→ **Task prompt**: Copy the lines of the material below word for word, from the line with "piers [859, 232]" to the line with "meeting is located at coordinates (368, 383).", including both of those lines.
▬▬▬▬▬▬
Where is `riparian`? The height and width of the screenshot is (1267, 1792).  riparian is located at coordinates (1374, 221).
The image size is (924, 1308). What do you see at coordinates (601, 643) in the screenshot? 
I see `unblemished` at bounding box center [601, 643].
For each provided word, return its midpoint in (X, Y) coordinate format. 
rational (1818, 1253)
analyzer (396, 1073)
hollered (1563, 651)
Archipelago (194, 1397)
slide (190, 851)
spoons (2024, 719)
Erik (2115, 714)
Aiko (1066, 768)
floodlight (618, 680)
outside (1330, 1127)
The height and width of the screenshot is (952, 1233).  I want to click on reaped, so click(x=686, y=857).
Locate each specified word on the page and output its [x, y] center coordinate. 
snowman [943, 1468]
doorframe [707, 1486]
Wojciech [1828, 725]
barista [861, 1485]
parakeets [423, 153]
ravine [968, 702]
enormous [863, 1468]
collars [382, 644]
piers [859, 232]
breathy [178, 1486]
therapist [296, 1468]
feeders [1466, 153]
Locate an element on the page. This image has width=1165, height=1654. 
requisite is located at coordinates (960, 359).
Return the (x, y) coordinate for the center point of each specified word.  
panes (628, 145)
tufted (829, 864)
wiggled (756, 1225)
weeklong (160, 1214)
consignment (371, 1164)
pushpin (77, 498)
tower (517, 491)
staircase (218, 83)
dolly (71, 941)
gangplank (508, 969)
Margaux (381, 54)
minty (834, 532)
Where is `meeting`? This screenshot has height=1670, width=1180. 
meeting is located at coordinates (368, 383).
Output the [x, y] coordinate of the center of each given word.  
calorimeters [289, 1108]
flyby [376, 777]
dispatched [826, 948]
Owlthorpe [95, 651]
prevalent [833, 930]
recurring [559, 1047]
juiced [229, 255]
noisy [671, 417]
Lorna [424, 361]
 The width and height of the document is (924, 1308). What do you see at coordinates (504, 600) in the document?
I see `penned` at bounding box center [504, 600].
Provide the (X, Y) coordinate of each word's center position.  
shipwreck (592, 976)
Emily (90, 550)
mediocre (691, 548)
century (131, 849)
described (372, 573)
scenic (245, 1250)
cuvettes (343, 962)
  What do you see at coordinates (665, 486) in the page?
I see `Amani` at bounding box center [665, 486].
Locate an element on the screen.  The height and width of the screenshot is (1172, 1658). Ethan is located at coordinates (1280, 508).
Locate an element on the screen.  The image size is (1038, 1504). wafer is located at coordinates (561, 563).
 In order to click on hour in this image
▬▬▬▬▬▬
→ **Result**:
piers [859, 232]
breathy [178, 1486]
therapist [296, 1468]
feeders [1466, 153]
Locate an element on the page. This image has width=1165, height=1654. 
requisite is located at coordinates (960, 359).
Return the (x, y) coordinate for the center point of each specified word.  
panes (628, 145)
tufted (829, 864)
wiggled (756, 1225)
weeklong (160, 1214)
consignment (371, 1164)
pushpin (77, 498)
tower (517, 491)
staircase (218, 83)
dolly (71, 941)
gangplank (508, 969)
Margaux (381, 54)
minty (834, 532)
Where is `meeting`? This screenshot has height=1670, width=1180. 
meeting is located at coordinates (368, 383).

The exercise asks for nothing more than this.